- **Input records**:
┌────────

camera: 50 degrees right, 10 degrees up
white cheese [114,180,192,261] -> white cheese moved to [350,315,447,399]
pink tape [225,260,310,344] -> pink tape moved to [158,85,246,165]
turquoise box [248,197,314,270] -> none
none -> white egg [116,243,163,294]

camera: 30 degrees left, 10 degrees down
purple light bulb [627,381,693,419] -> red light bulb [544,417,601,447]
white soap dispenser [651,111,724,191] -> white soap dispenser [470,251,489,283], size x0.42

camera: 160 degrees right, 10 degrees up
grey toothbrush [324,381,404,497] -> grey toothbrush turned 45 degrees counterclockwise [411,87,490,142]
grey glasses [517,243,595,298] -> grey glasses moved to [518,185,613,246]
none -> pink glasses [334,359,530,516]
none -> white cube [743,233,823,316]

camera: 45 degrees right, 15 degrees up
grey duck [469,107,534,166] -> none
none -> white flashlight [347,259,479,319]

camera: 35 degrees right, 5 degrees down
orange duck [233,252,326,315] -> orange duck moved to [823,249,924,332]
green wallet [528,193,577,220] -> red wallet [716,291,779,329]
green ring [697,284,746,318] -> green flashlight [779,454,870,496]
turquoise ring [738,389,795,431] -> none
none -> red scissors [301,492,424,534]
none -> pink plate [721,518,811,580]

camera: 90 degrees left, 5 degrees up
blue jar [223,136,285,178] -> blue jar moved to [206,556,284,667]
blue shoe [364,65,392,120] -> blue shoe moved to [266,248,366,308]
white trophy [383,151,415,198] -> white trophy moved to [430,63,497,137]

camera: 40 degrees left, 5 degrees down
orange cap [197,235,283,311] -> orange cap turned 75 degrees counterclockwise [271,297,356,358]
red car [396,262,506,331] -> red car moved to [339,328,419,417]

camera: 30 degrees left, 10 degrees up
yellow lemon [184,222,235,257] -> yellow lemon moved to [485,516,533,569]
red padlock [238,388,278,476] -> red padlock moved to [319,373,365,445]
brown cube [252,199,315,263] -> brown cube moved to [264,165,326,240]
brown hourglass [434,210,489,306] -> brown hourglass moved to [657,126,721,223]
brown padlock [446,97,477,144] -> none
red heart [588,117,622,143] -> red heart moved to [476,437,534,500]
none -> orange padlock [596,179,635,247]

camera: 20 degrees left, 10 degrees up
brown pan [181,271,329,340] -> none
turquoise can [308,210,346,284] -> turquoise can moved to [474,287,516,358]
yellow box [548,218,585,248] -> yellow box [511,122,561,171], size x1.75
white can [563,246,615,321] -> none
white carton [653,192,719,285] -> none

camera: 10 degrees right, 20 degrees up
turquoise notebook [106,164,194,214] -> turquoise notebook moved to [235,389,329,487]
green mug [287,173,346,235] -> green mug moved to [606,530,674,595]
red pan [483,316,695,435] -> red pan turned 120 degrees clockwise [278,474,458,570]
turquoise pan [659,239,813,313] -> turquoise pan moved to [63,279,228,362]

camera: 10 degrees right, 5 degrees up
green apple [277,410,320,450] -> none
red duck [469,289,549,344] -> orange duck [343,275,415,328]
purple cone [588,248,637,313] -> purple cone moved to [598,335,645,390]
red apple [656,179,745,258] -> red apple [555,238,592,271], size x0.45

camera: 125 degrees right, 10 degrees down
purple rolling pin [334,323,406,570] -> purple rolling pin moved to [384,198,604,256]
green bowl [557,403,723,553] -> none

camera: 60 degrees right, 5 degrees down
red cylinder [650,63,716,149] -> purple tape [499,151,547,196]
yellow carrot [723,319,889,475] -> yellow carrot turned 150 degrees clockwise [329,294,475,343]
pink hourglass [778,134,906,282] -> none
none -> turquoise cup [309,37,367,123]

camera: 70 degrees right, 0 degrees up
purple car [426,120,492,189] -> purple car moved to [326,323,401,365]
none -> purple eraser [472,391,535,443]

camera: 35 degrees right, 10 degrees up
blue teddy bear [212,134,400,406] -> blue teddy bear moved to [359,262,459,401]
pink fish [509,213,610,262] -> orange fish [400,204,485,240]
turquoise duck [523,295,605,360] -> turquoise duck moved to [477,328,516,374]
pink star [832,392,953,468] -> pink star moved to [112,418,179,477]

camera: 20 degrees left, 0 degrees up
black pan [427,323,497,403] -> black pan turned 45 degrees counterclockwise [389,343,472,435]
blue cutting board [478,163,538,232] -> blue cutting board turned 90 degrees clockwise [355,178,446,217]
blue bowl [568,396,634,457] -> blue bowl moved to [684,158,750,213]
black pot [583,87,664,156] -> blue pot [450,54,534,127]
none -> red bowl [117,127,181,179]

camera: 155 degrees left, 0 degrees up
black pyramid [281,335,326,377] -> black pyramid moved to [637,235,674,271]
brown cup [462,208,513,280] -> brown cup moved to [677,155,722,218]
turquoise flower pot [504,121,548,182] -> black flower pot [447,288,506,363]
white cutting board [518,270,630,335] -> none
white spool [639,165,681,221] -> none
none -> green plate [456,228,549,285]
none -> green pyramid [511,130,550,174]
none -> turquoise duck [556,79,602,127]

└────────

- **Task prompt**:
Each line in the records above that contains the word "white" must be copied.

- **Result**:
white cheese [114,180,192,261] -> white cheese moved to [350,315,447,399]
none -> white egg [116,243,163,294]
white soap dispenser [651,111,724,191] -> white soap dispenser [470,251,489,283], size x0.42
none -> white cube [743,233,823,316]
none -> white flashlight [347,259,479,319]
white trophy [383,151,415,198] -> white trophy moved to [430,63,497,137]
white can [563,246,615,321] -> none
white carton [653,192,719,285] -> none
white cutting board [518,270,630,335] -> none
white spool [639,165,681,221] -> none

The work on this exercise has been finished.